━━ RECORDS SUPPLIED ━━
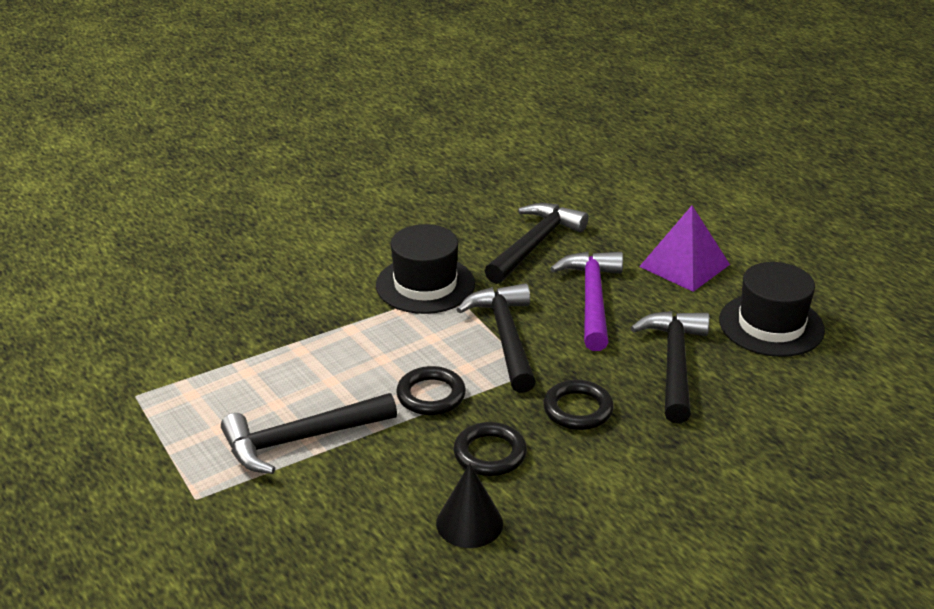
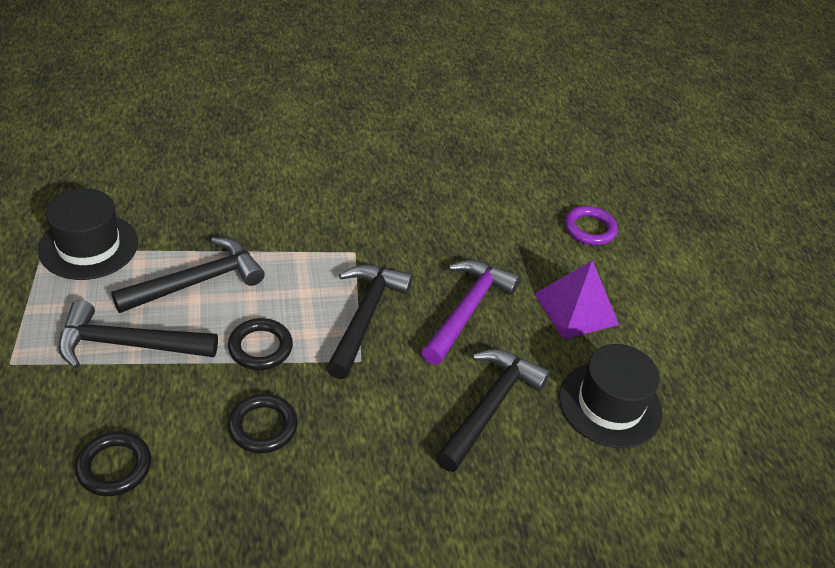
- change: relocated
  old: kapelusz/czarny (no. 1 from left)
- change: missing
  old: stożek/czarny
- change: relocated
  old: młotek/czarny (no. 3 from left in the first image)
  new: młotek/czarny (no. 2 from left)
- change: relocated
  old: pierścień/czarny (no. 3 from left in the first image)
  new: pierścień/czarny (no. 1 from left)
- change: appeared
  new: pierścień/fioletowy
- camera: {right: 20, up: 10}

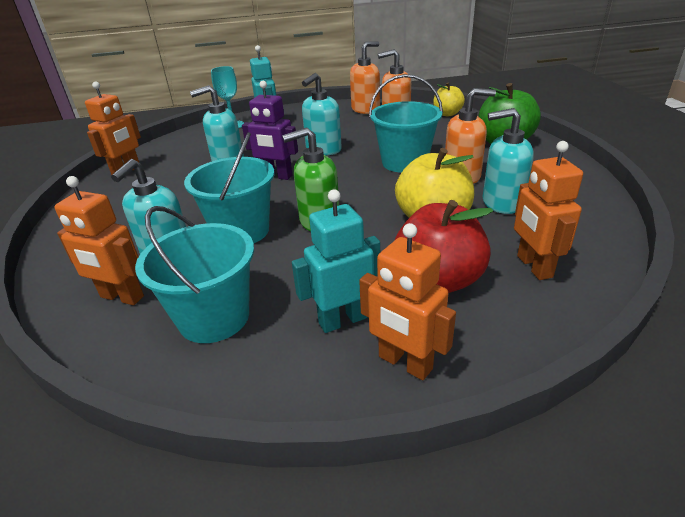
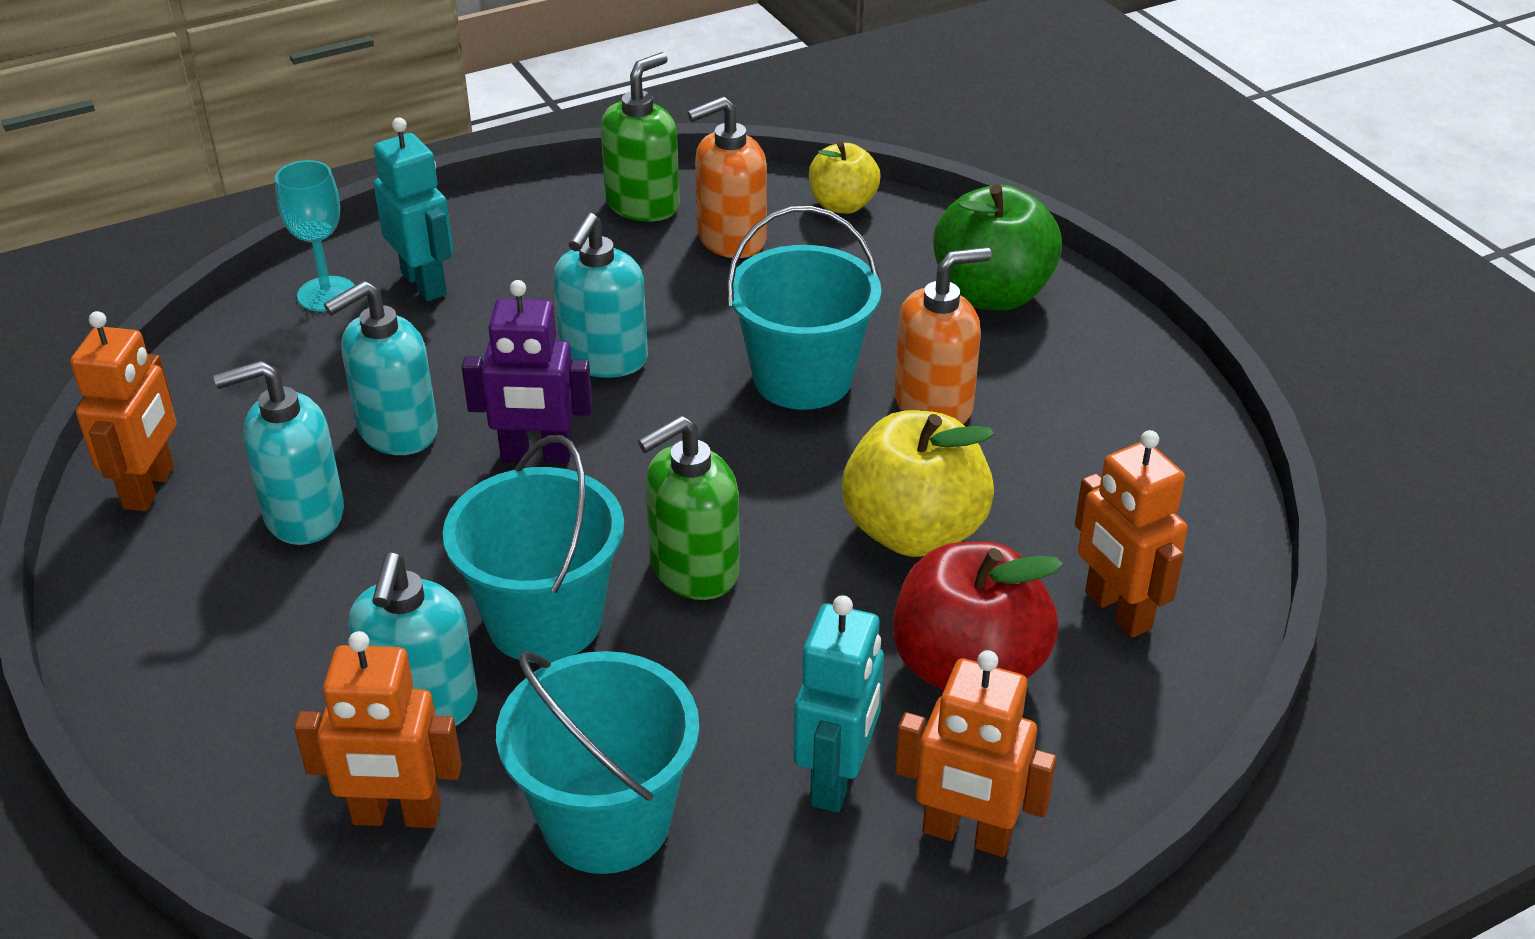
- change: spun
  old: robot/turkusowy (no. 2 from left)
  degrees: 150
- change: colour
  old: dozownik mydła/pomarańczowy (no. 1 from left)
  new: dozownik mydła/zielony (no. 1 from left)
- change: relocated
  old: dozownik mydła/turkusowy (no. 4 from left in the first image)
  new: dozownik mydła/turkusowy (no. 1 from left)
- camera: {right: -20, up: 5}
━━━
━━ RECORDS SUPPLIED ━━
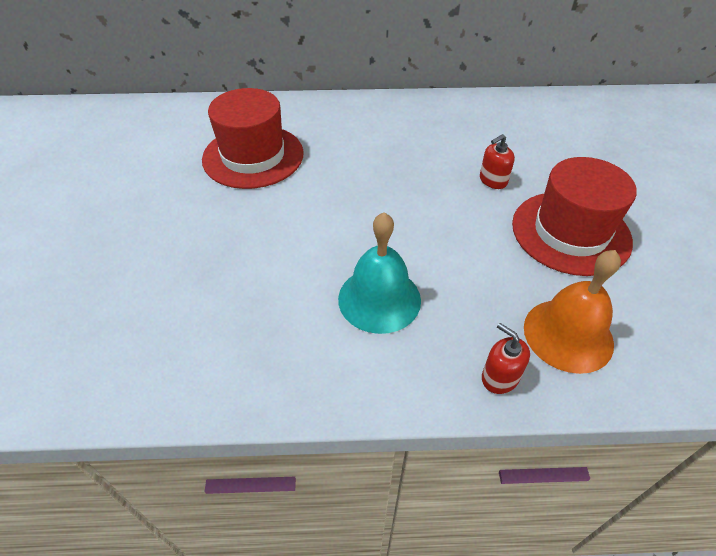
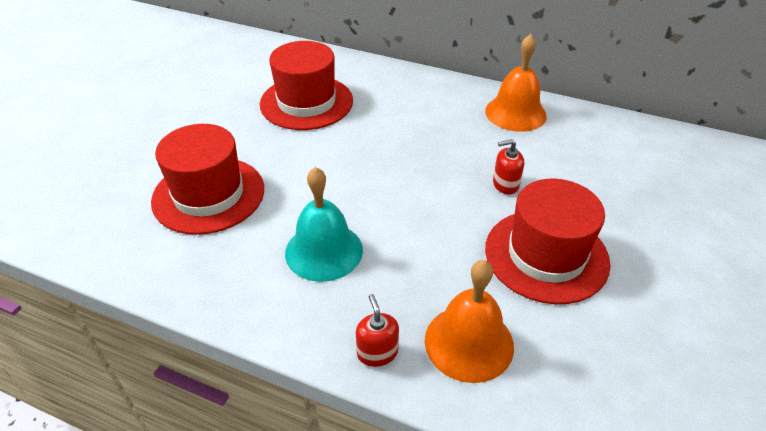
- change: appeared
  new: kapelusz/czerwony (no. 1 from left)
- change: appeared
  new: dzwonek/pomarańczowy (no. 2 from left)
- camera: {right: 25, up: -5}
━━━
Only the lines above from the one with "old: kapelusz/czarny (no. 1 from left)" through the one with "new: pierścień/fioletowy" should be duplicated, character for character.

  old: kapelusz/czarny (no. 1 from left)
- change: missing
  old: stożek/czarny
- change: relocated
  old: młotek/czarny (no. 3 from left in the first image)
  new: młotek/czarny (no. 2 from left)
- change: relocated
  old: pierścień/czarny (no. 3 from left in the first image)
  new: pierścień/czarny (no. 1 from left)
- change: appeared
  new: pierścień/fioletowy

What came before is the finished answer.